What is needed:
Find every line below where the word "grey" occurs, then give how many you found and nothing else.

Data to use section start

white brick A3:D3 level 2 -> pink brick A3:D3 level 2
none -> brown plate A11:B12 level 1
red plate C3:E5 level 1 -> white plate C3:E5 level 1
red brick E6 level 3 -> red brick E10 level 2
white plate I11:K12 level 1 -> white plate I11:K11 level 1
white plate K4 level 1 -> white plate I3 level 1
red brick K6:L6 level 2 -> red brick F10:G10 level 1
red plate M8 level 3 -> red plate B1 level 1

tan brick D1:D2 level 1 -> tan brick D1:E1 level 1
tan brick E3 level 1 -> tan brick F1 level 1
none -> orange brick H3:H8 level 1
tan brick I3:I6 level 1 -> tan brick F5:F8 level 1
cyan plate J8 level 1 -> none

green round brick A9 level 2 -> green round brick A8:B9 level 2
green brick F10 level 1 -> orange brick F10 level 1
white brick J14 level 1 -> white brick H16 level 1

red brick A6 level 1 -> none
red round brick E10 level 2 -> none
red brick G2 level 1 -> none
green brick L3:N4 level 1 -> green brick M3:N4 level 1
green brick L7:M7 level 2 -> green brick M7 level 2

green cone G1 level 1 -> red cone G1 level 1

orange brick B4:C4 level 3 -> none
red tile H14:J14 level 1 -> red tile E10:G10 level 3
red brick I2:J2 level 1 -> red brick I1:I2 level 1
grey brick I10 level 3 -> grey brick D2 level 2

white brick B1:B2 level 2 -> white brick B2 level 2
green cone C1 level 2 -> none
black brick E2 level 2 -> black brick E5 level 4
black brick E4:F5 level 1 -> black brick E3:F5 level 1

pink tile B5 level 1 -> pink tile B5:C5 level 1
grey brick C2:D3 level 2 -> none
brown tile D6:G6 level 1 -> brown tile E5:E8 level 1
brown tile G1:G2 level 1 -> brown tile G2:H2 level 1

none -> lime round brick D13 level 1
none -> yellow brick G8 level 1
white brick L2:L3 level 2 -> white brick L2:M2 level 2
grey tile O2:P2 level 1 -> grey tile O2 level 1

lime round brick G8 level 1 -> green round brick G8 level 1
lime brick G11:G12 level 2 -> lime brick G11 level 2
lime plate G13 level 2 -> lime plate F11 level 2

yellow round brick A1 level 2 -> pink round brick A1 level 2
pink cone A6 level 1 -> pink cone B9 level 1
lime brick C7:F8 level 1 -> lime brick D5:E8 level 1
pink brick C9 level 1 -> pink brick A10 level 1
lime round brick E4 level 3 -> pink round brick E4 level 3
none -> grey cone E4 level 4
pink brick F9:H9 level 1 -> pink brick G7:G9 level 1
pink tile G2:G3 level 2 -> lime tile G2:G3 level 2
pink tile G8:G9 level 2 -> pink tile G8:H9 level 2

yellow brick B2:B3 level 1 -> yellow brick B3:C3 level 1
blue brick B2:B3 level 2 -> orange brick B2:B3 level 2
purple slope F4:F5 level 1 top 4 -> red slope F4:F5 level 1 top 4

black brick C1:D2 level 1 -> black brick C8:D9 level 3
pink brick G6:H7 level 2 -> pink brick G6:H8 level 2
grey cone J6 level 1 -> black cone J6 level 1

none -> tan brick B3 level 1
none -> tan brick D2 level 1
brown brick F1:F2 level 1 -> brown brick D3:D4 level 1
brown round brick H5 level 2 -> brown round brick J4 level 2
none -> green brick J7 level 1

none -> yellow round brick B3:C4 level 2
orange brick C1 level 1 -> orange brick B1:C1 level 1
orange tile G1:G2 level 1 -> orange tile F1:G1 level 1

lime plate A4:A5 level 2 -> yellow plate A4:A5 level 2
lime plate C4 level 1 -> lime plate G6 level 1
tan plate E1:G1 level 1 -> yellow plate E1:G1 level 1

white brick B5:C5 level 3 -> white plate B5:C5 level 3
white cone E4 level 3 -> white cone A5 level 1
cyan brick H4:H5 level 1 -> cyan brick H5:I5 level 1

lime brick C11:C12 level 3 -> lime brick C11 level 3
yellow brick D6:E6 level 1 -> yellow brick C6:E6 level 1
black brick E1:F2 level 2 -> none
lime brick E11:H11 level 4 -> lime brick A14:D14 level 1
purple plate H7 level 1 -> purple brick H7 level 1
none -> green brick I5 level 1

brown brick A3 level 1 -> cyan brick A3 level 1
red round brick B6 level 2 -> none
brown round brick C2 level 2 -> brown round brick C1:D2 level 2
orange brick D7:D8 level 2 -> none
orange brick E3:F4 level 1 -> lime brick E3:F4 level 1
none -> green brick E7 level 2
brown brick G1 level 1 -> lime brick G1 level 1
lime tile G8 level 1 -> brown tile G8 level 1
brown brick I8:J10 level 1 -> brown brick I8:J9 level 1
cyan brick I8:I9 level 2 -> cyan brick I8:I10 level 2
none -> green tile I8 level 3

Data to use section end

Solved exercise:
5